Records provided >>
################

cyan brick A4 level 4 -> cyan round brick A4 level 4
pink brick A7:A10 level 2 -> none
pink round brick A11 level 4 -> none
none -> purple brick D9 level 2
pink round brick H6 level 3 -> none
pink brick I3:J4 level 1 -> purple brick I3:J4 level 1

################

What this task involves >>
Copy out the material above in full.

Reply to the task >>
cyan brick A4 level 4 -> cyan round brick A4 level 4
pink brick A7:A10 level 2 -> none
pink round brick A11 level 4 -> none
none -> purple brick D9 level 2
pink round brick H6 level 3 -> none
pink brick I3:J4 level 1 -> purple brick I3:J4 level 1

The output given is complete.